Try it - In the copy, every record below must appear exactly as given, and no picture may appear.

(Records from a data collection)
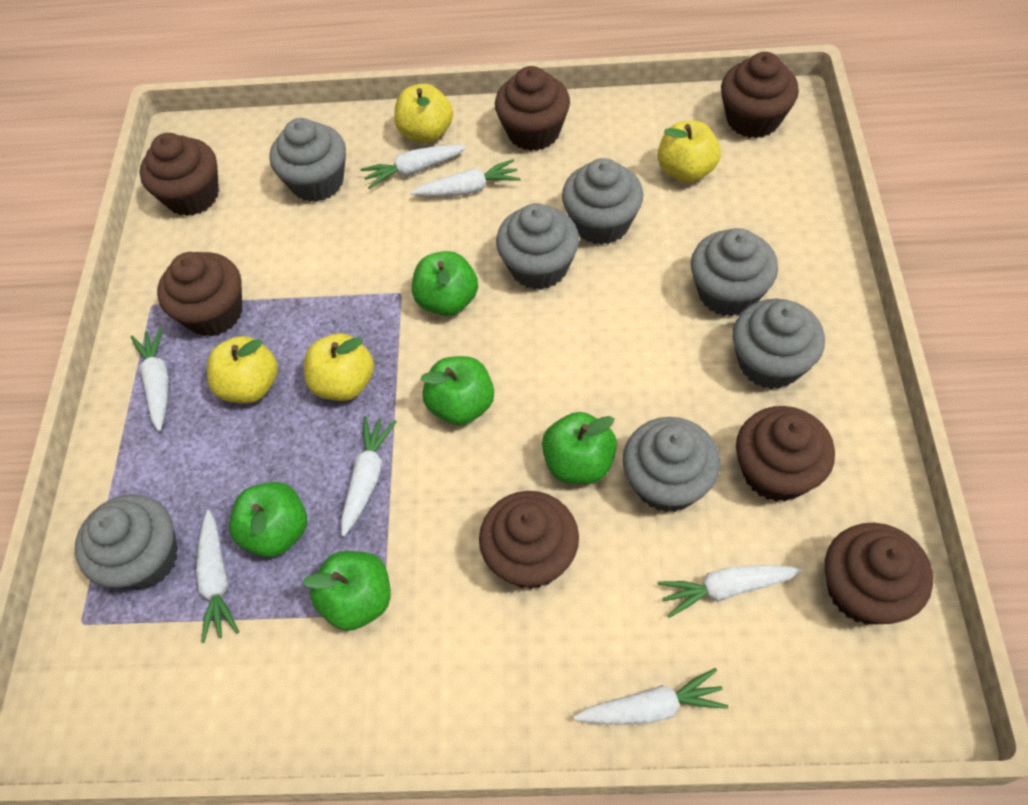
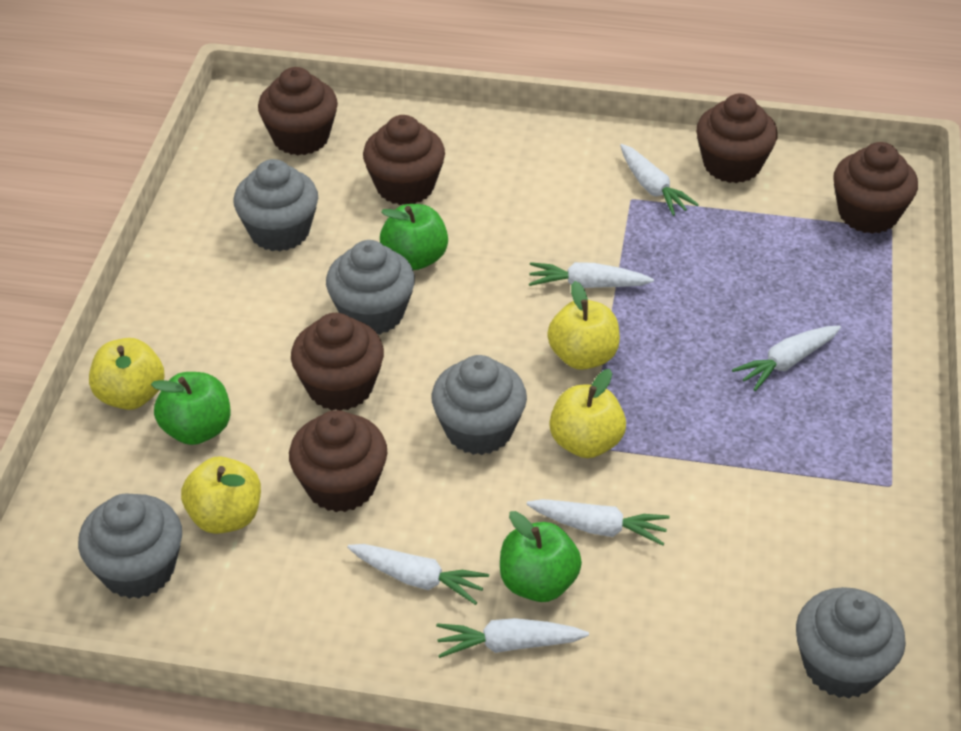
brown cupcake: 7 -> 6
green apple: 5 -> 3
grey cupcake: 7 -> 5
white carrot: 7 -> 6

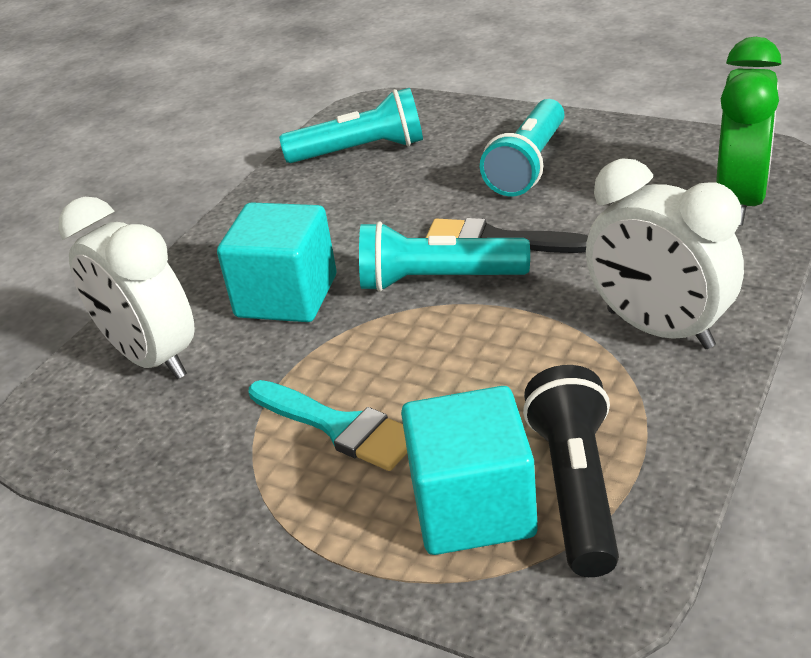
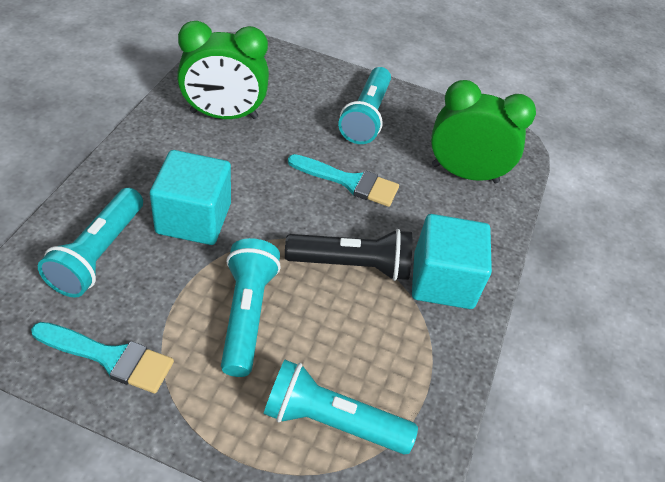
black brush: 1 -> 0
green clock: 1 -> 2
turquoise brush: 1 -> 2
turquoise flashlight: 3 -> 4
white clock: 2 -> 0

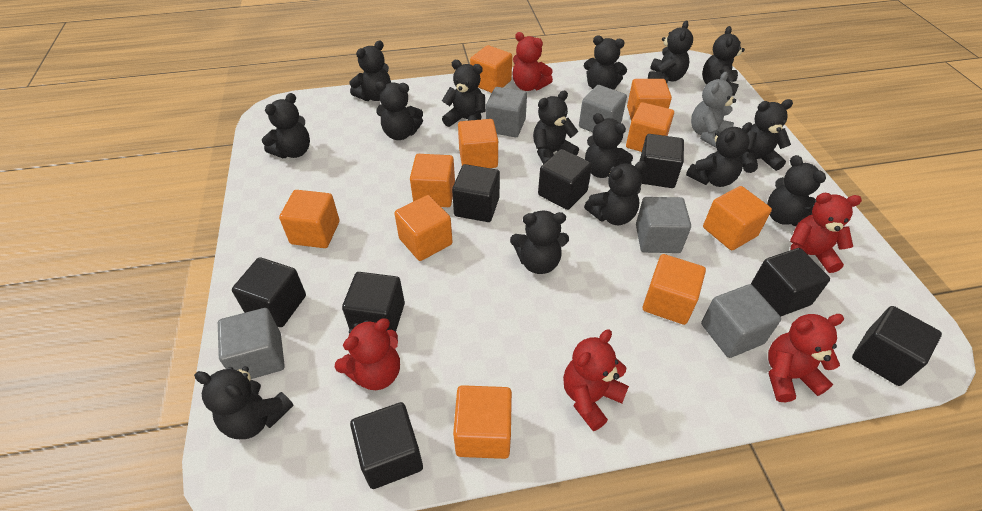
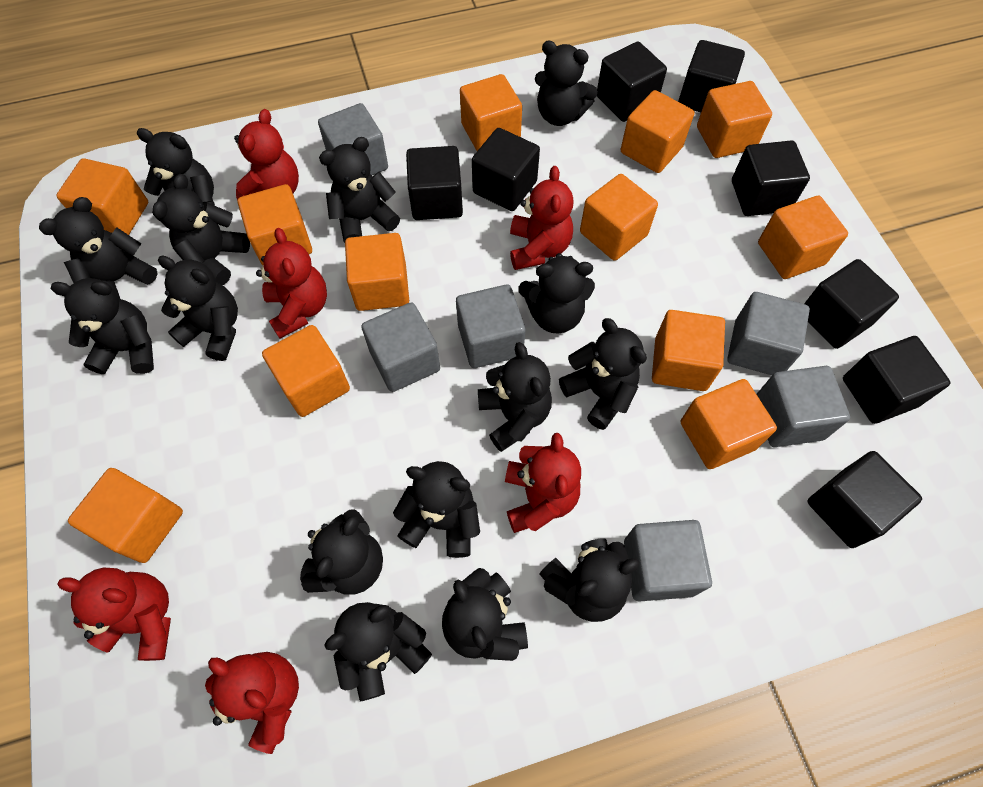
grey cube: 5 -> 6
grey teddy bear: 1 -> 0
orange cube: 10 -> 12
red teddy bear: 5 -> 6

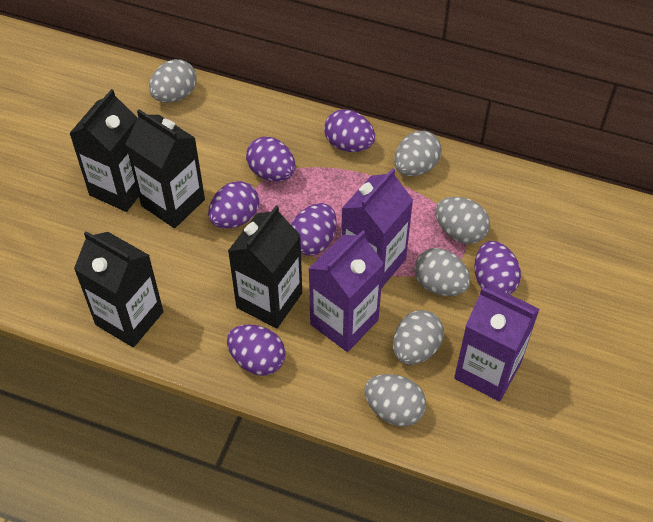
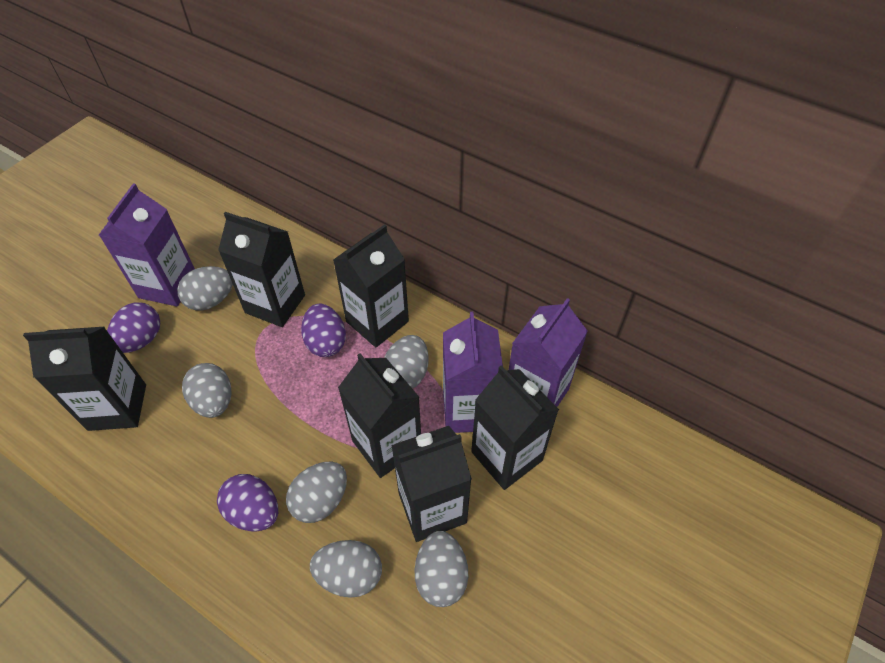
black carton: 4 -> 6
purple egg: 6 -> 3

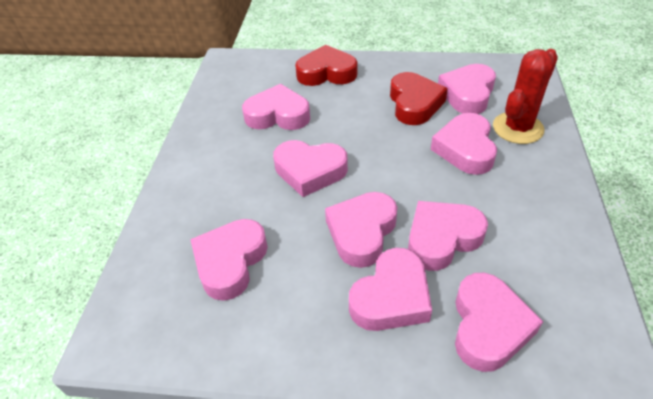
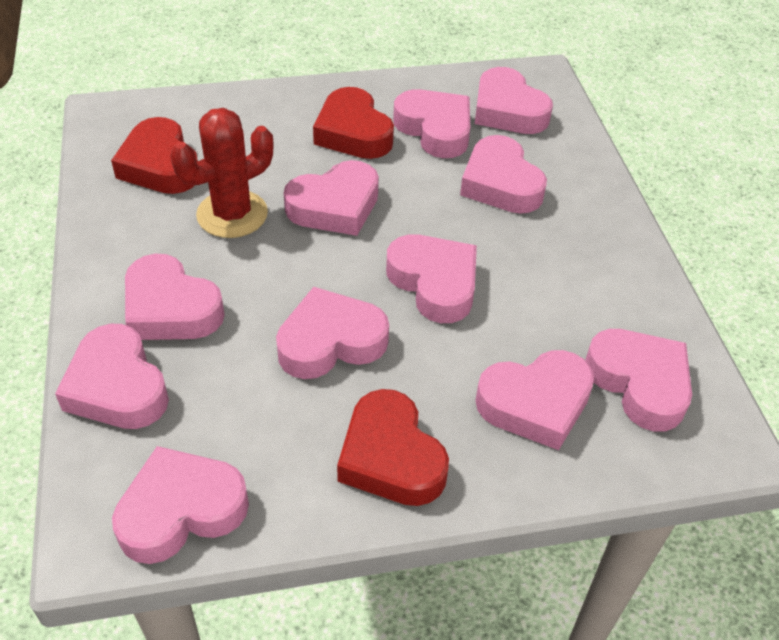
pink heart: 9 -> 11
red heart: 2 -> 3

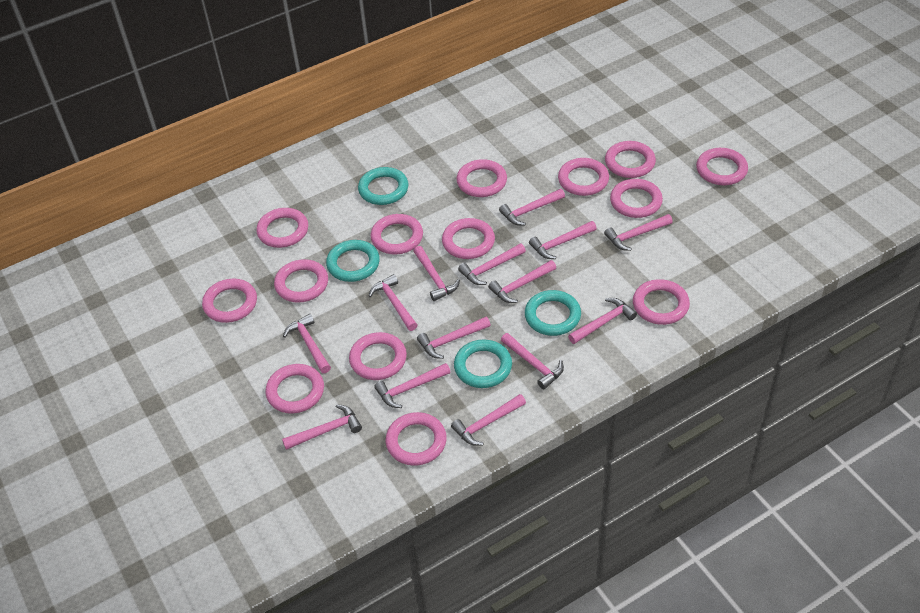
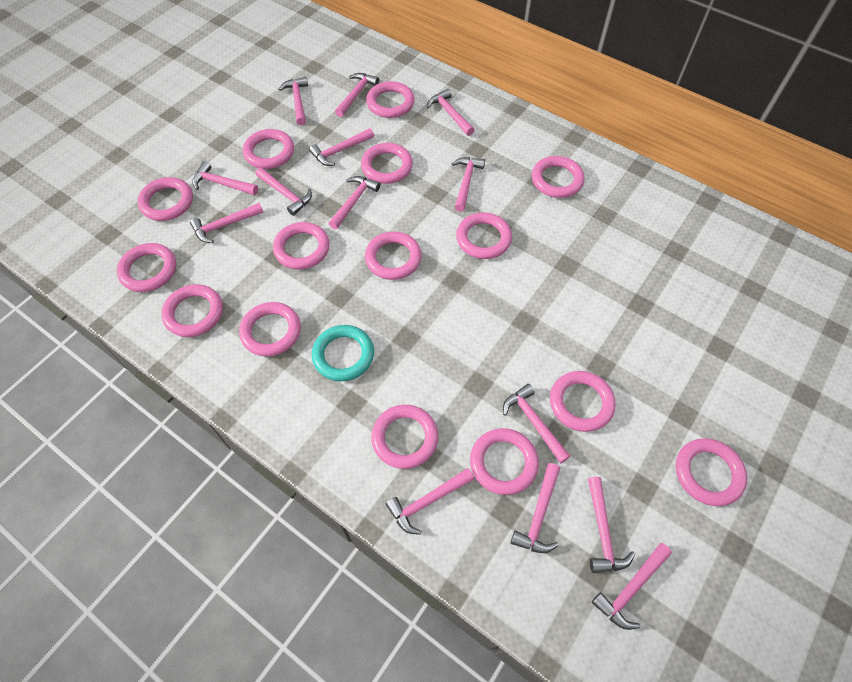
pink ring: 14 -> 15
turquoise ring: 4 -> 1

Answer to the problem -
brown cupcake: 7 -> 6
green apple: 5 -> 3
grey cupcake: 7 -> 5
white carrot: 7 -> 6

black brush: 1 -> 0
green clock: 1 -> 2
turquoise brush: 1 -> 2
turquoise flashlight: 3 -> 4
white clock: 2 -> 0

grey cube: 5 -> 6
grey teddy bear: 1 -> 0
orange cube: 10 -> 12
red teddy bear: 5 -> 6

black carton: 4 -> 6
purple egg: 6 -> 3

pink heart: 9 -> 11
red heart: 2 -> 3

pink ring: 14 -> 15
turquoise ring: 4 -> 1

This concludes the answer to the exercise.